--- The task ---
Copy each line below exactly and leave the pictures out.

--- Input ---

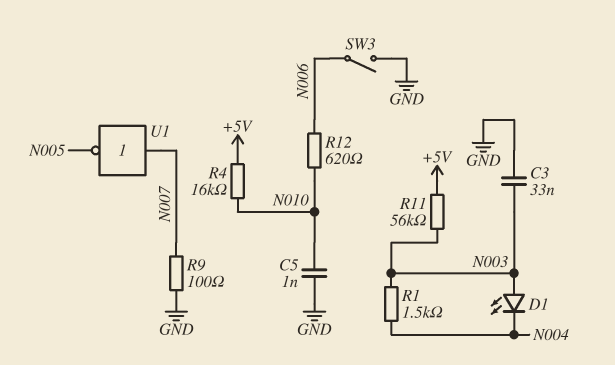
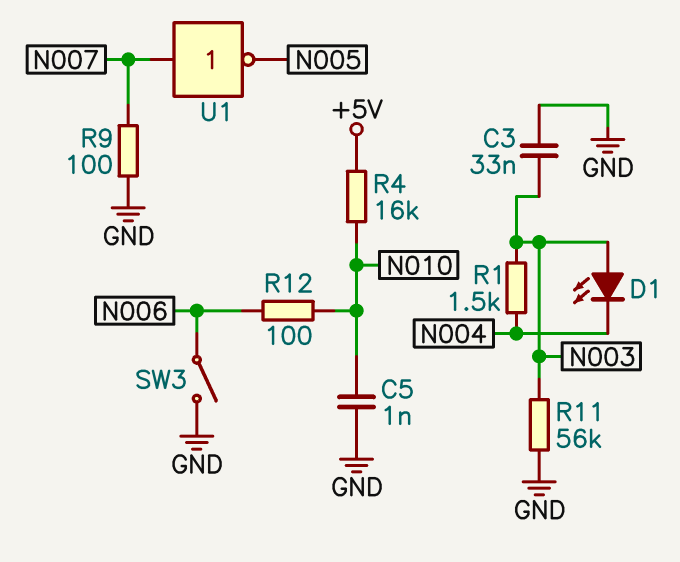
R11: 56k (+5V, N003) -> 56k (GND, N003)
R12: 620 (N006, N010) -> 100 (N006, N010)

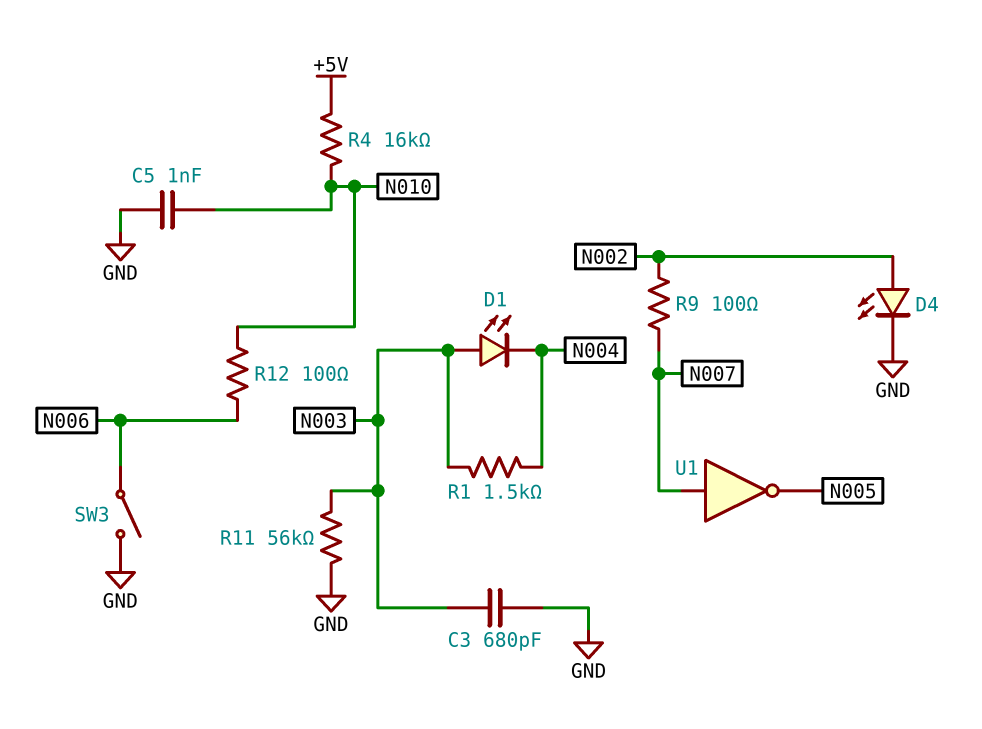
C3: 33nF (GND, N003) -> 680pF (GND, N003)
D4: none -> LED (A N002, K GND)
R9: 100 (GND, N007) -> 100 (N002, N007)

--- Solution to this task ---
R11: 56k (+5V, N003) -> 56k (GND, N003)
R12: 620 (N006, N010) -> 100 (N006, N010)

C3: 33nF (GND, N003) -> 680pF (GND, N003)
D4: none -> LED (A N002, K GND)
R9: 100 (GND, N007) -> 100 (N002, N007)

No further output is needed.